Produce a word-for-word copy of the listing below without its pictures.

* [Data provided]
────────────────────
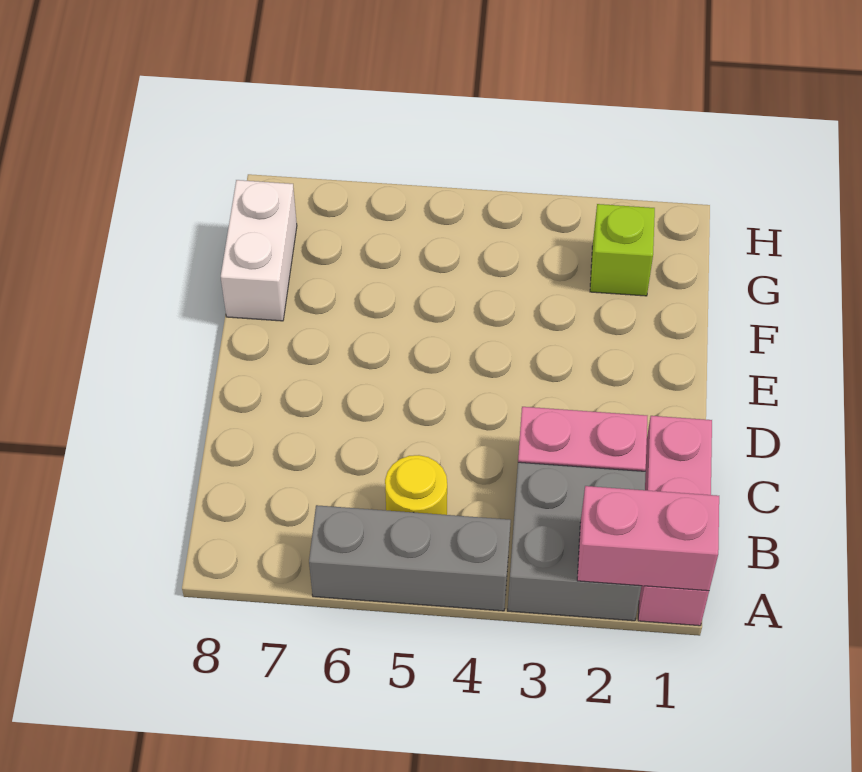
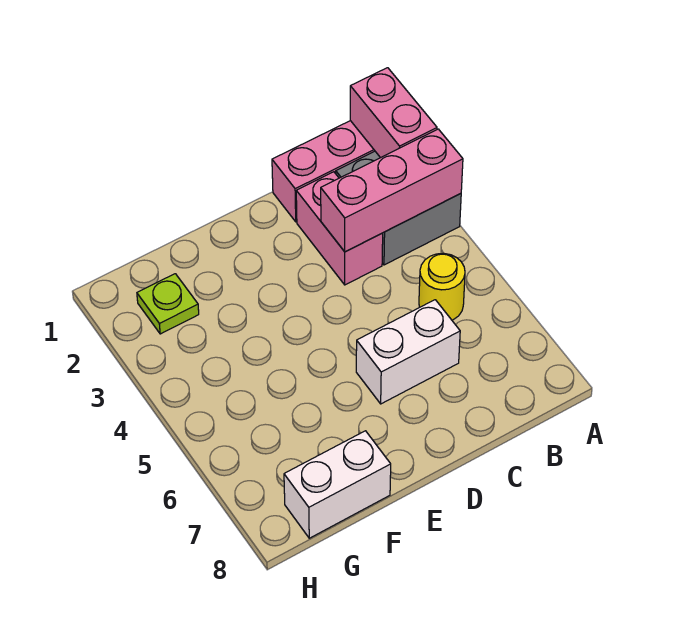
none -> pink brick A3:C3 level 2
grey brick A4:A6 level 1 -> none
none -> white brick C6:D6 level 1
lime brick G2 level 1 -> lime plate G2 level 1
────────────────────
* [Answer to this exercise]
none -> pink brick A3:C3 level 2
grey brick A4:A6 level 1 -> none
none -> white brick C6:D6 level 1
lime brick G2 level 1 -> lime plate G2 level 1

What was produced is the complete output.